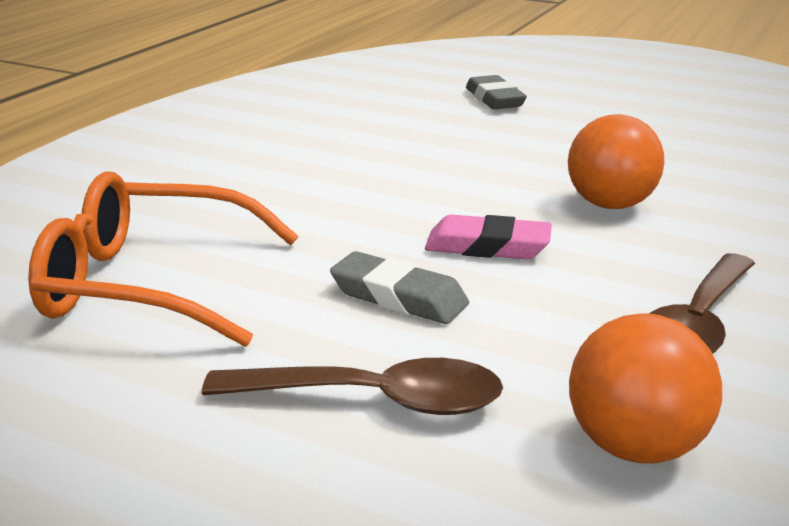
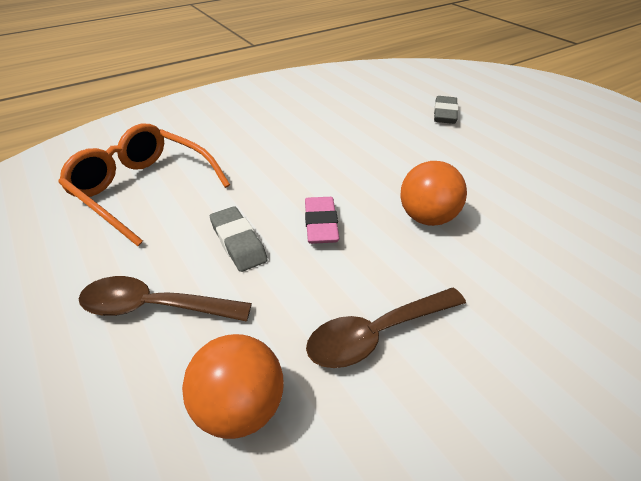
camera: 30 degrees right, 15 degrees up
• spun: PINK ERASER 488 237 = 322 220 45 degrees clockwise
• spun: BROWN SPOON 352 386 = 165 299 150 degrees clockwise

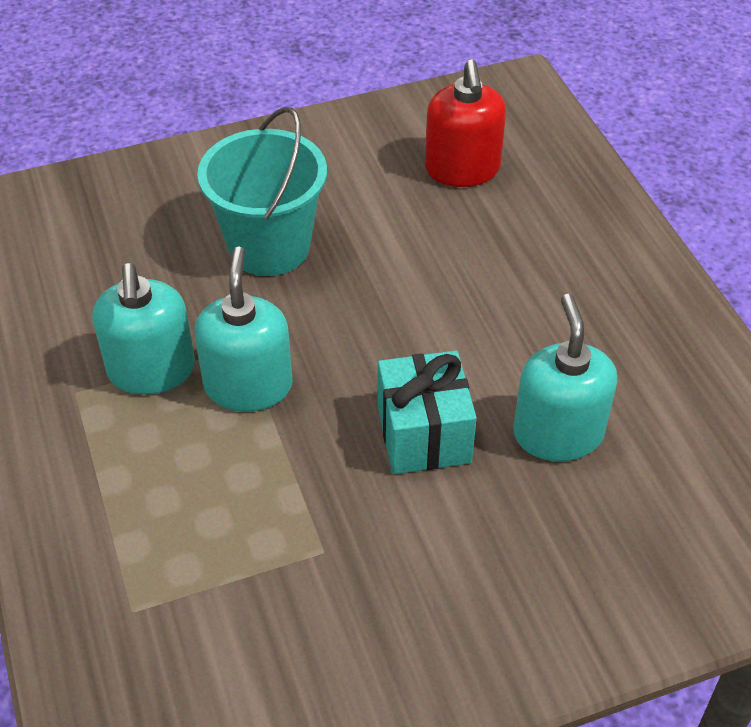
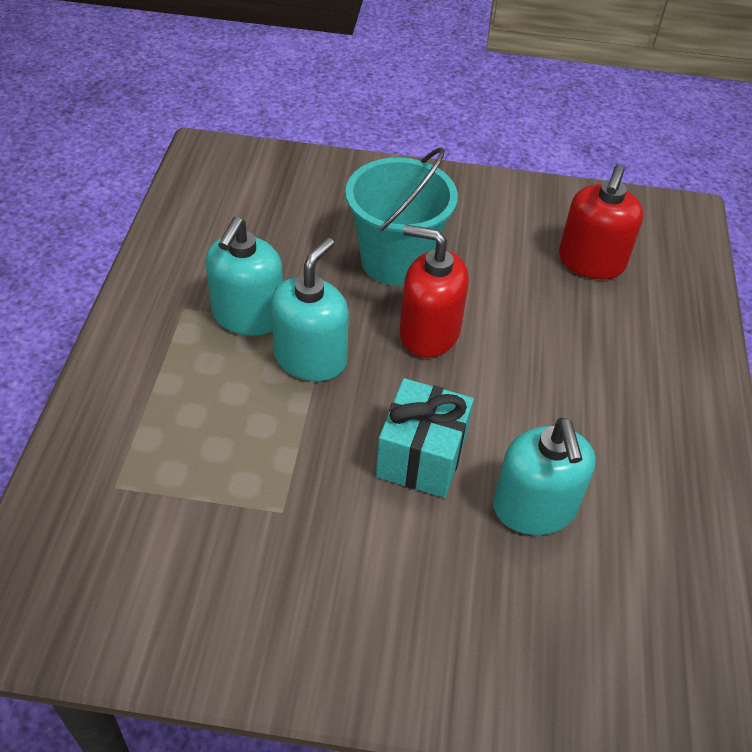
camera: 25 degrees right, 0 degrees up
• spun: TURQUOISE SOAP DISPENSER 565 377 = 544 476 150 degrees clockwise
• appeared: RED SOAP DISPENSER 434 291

********************

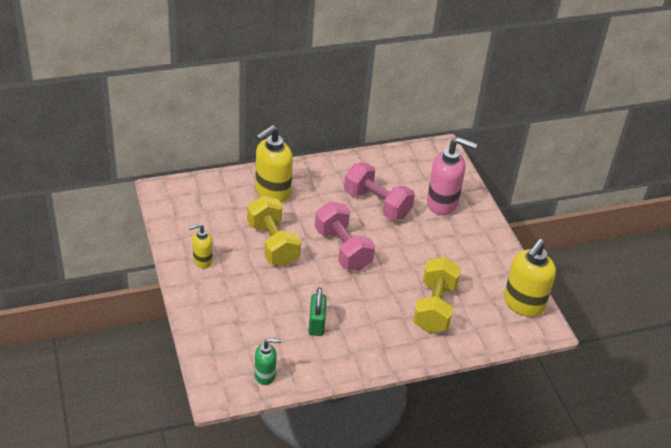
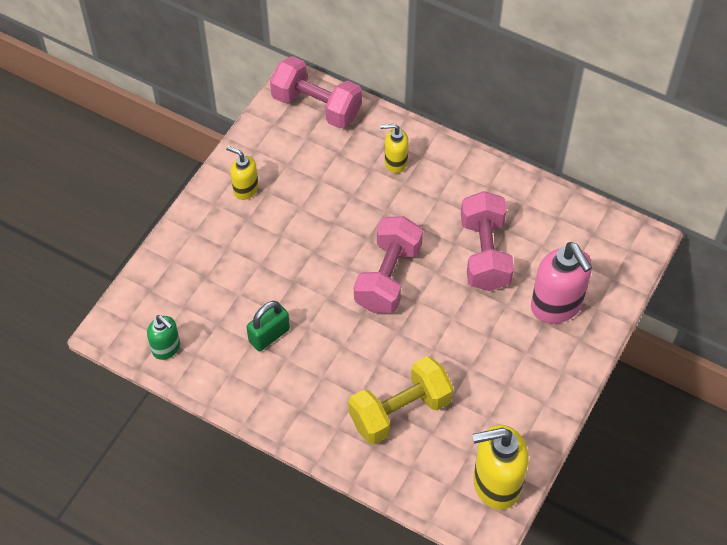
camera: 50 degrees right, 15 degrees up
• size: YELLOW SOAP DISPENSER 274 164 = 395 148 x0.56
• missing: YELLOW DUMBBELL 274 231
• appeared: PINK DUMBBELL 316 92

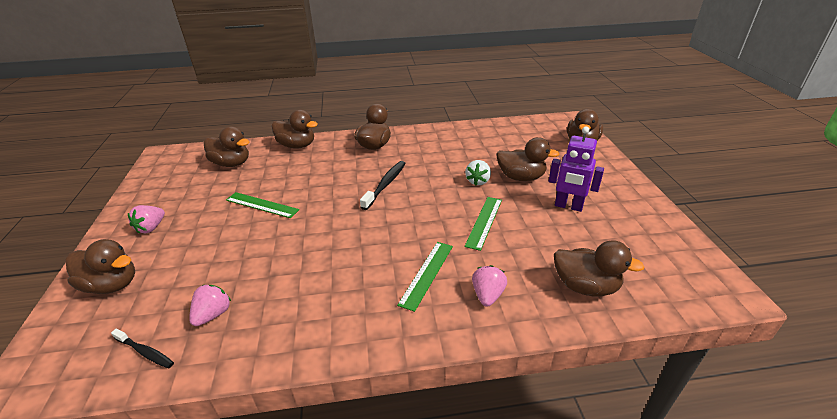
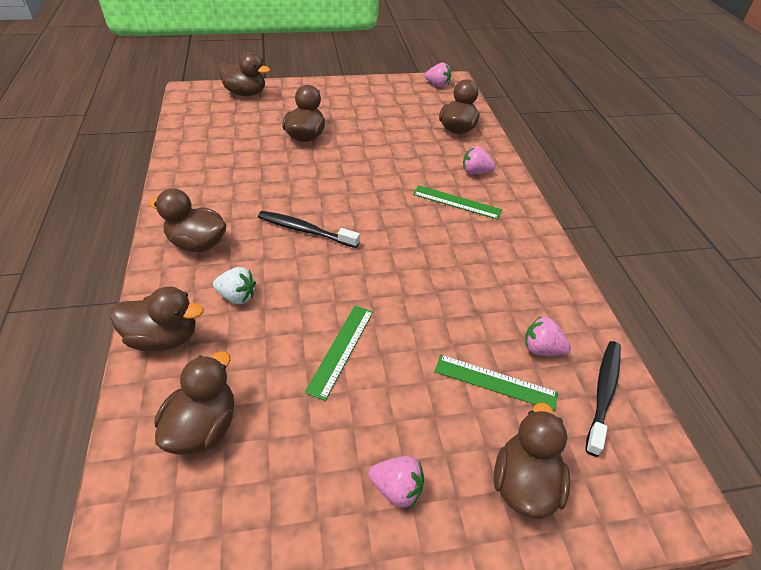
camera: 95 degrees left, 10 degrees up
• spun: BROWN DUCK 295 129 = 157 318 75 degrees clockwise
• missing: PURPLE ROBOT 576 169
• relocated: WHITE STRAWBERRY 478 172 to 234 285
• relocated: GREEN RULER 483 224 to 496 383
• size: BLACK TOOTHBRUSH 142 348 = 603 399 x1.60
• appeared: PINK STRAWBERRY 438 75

********************

> [PROBLEM TO SOLVE]:
Everything above from the line containing "476 150 degrees clockwise" down to the line containing "DISPENSER 434 291" is to be transcribed exactly, with both of those lines included and nothing else added.

> [ANSWER AREA]:
• spun: TURQUOISE SOAP DISPENSER 565 377 = 544 476 150 degrees clockwise
• appeared: RED SOAP DISPENSER 434 291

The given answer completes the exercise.